To do:
Repeat exactly the lines below that lie between the line with "grey bottle [143,406,182,499]" and the line with "black box [289,362,353,423]", counting both of those lines as part of the answer.

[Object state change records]
_ _ _ _ _ _ _
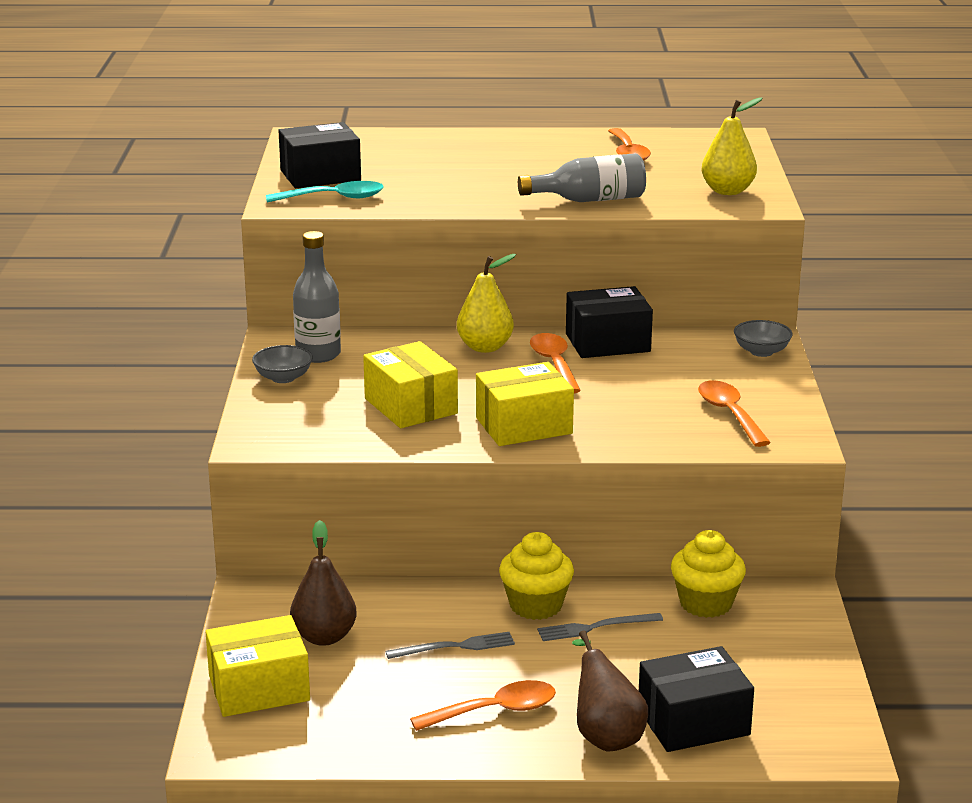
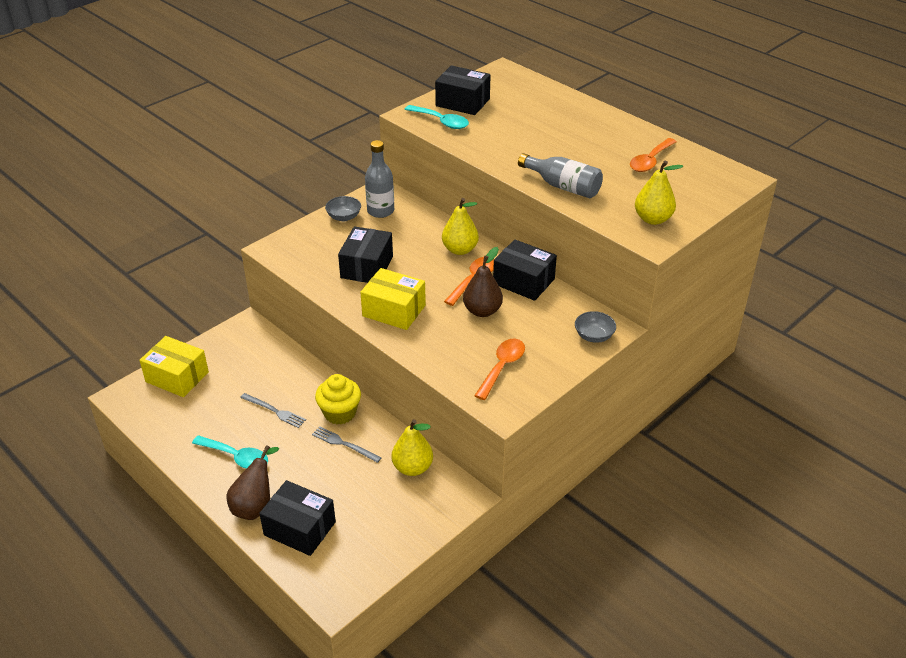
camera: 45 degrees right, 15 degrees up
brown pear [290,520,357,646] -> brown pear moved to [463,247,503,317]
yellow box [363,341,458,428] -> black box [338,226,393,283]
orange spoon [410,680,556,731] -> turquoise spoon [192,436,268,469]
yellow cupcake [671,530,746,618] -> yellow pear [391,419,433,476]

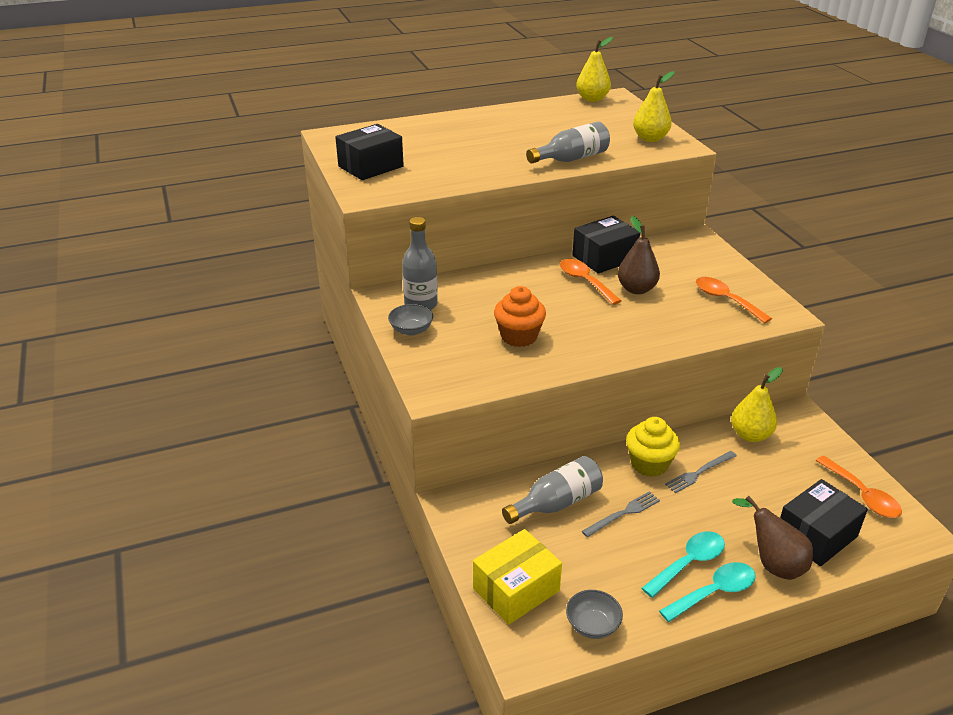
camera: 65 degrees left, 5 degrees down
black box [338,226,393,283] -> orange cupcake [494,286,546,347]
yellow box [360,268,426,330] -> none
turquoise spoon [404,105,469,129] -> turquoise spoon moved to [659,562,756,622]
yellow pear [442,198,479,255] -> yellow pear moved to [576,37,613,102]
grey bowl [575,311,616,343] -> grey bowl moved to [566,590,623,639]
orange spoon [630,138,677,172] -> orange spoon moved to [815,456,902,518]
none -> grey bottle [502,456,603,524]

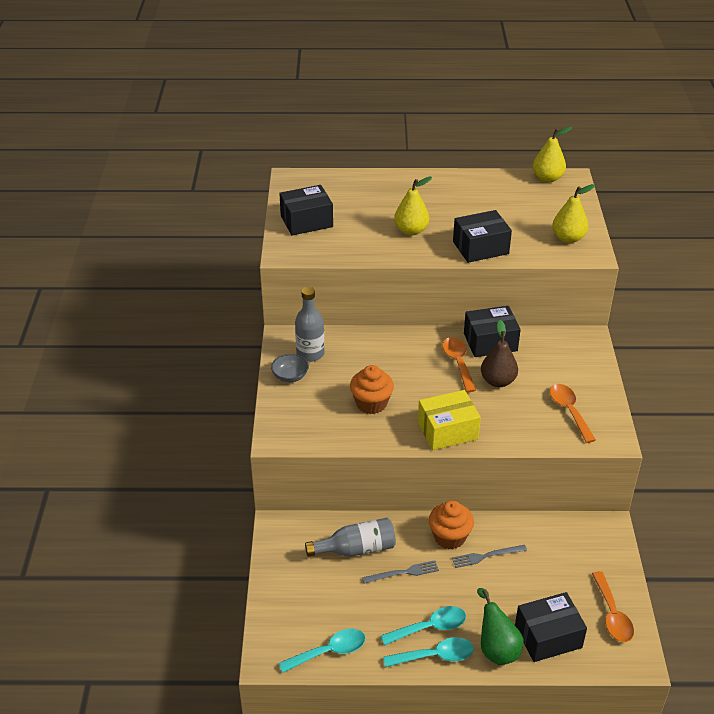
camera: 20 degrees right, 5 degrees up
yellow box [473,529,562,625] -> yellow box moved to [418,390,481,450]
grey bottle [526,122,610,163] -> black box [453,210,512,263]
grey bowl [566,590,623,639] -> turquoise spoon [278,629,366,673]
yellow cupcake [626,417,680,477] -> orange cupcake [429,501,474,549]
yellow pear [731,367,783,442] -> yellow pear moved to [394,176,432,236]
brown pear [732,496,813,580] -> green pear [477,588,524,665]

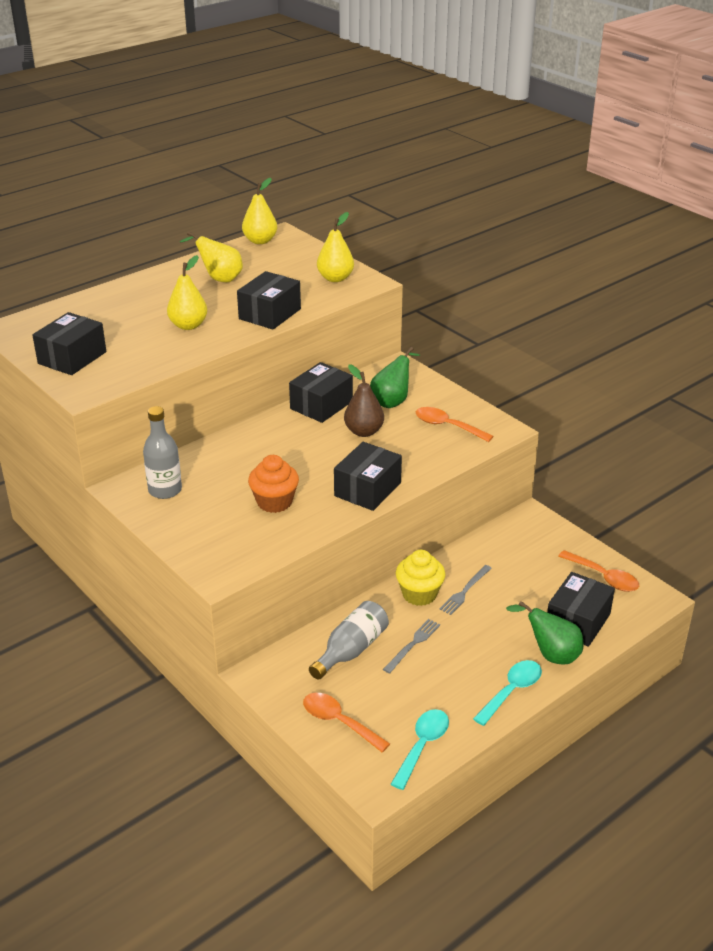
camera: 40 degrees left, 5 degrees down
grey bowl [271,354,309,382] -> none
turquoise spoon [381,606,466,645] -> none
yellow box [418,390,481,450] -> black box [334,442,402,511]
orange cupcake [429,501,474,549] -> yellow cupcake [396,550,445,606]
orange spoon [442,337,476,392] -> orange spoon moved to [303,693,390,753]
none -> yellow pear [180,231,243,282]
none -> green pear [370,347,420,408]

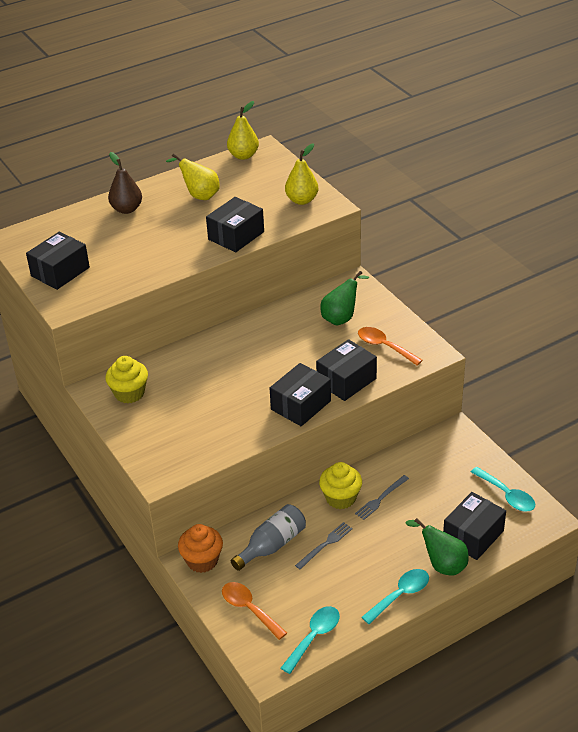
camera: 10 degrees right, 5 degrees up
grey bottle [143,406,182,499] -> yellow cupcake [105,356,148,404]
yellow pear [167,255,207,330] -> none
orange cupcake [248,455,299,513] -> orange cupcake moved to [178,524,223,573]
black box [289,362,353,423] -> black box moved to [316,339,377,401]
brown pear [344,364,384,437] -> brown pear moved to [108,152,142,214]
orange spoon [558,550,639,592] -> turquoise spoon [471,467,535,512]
_ _ _ _ _ _ _
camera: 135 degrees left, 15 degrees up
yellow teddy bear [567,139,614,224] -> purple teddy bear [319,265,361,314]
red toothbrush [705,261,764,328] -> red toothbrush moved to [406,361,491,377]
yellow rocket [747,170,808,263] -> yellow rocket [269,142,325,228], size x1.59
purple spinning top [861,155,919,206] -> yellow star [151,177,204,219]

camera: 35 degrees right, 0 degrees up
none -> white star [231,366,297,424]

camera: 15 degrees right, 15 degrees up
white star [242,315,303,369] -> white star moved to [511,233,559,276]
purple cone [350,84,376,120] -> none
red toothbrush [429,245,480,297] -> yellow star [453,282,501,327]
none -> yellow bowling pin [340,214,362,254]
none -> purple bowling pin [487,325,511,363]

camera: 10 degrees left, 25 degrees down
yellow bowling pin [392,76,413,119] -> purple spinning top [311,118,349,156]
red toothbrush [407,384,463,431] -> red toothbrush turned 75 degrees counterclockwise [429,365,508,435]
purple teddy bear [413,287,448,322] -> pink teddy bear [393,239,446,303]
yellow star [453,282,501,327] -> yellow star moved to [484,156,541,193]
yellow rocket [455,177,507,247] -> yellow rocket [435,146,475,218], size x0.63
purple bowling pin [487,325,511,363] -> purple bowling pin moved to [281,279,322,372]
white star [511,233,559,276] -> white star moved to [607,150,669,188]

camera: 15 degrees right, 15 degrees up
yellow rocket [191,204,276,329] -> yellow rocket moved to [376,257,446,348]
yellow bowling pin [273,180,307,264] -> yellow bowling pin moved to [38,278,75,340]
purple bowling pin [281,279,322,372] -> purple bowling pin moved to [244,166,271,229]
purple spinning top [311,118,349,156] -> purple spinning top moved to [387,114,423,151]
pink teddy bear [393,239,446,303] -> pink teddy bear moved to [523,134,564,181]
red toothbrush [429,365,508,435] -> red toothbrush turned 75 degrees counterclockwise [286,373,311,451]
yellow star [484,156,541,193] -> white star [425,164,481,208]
_ _ _ _ _ _ _
Solution below:
grey bottle [143,406,182,499] -> yellow cupcake [105,356,148,404]
yellow pear [167,255,207,330] -> none
orange cupcake [248,455,299,513] -> orange cupcake moved to [178,524,223,573]
black box [289,362,353,423] -> black box moved to [316,339,377,401]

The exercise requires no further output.